- [Assigned task]
Please give the entries below again exactly, omitting every picture.

(Scene edit records)
Start of Block

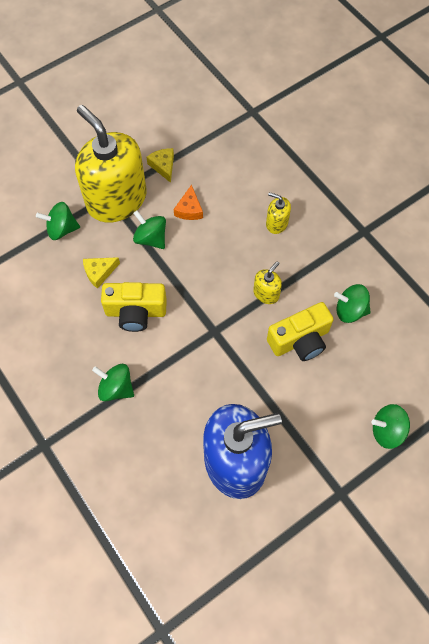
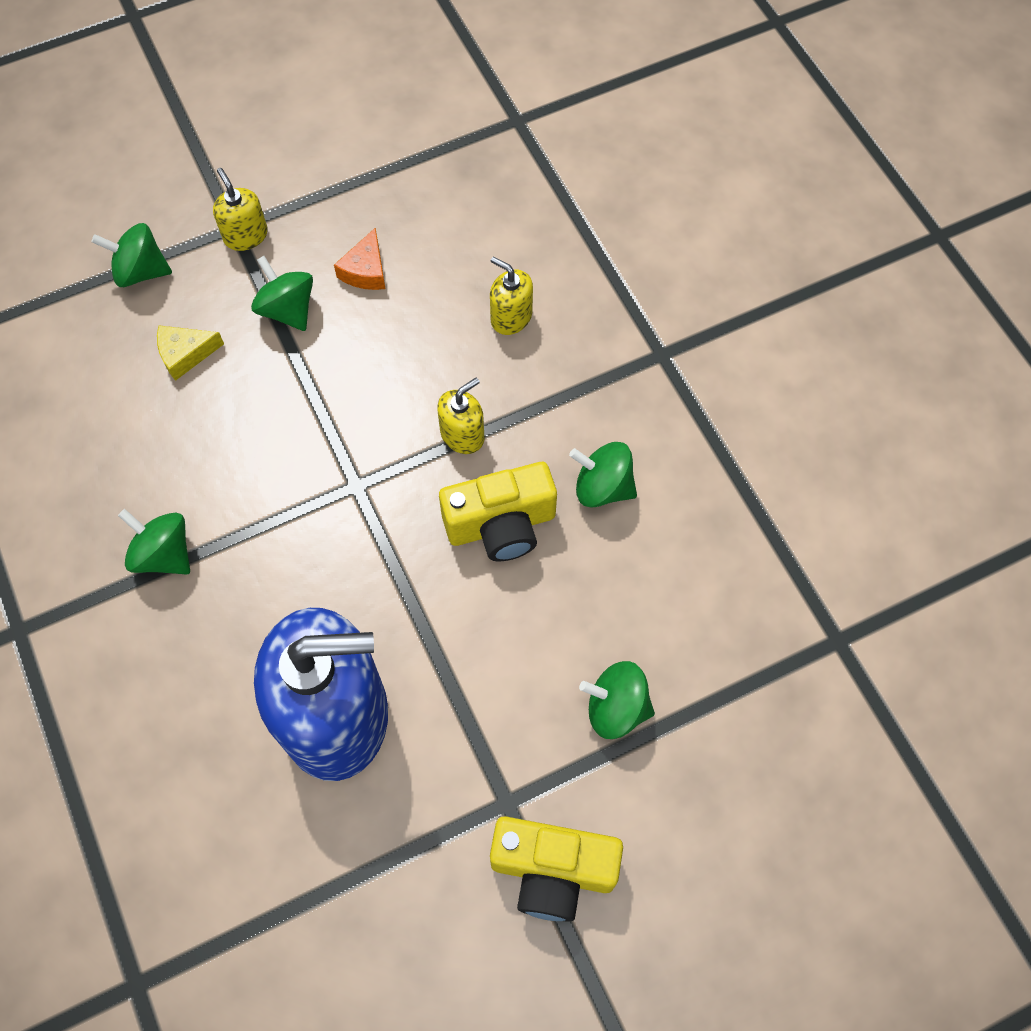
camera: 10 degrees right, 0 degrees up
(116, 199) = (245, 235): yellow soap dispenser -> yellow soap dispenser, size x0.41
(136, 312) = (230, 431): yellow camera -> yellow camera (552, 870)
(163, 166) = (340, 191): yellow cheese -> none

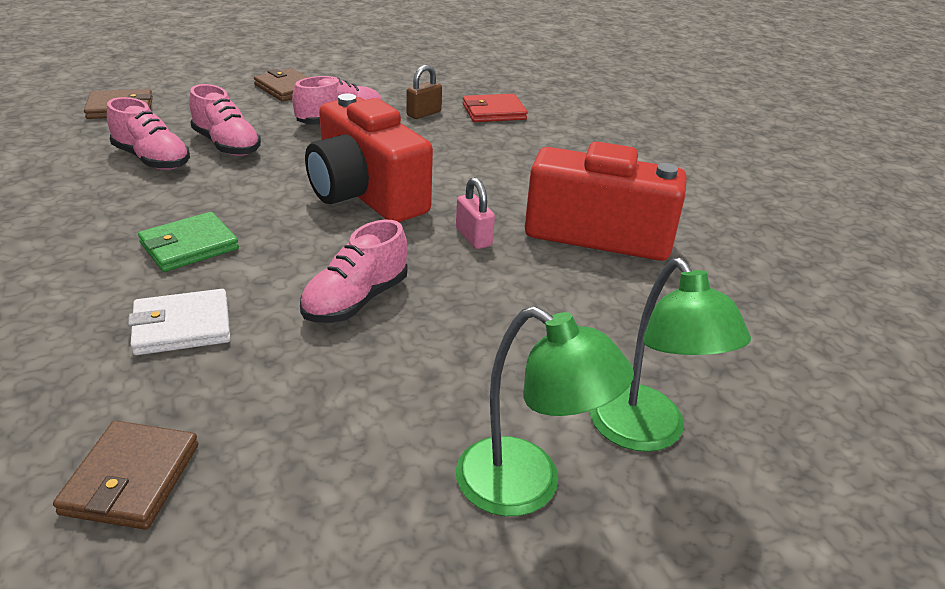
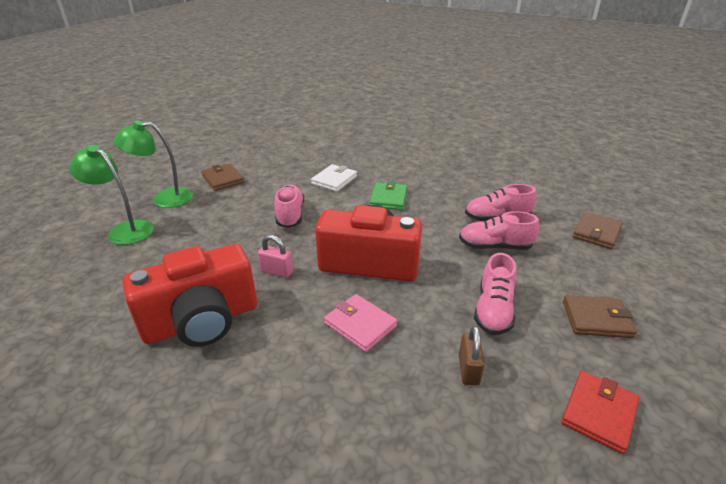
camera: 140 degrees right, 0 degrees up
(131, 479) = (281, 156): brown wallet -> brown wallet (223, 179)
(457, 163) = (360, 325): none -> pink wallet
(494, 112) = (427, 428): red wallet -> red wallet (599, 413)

End of Block

- [Solution below]
camera: 10 degrees right, 0 degrees up
(116, 199) = (245, 235): yellow soap dispenser -> yellow soap dispenser, size x0.41
(136, 312) = (230, 431): yellow camera -> yellow camera (552, 870)
(163, 166) = (340, 191): yellow cheese -> none

camera: 140 degrees right, 0 degrees up
(131, 479) = (281, 156): brown wallet -> brown wallet (223, 179)
(457, 163) = (360, 325): none -> pink wallet
(494, 112) = (427, 428): red wallet -> red wallet (599, 413)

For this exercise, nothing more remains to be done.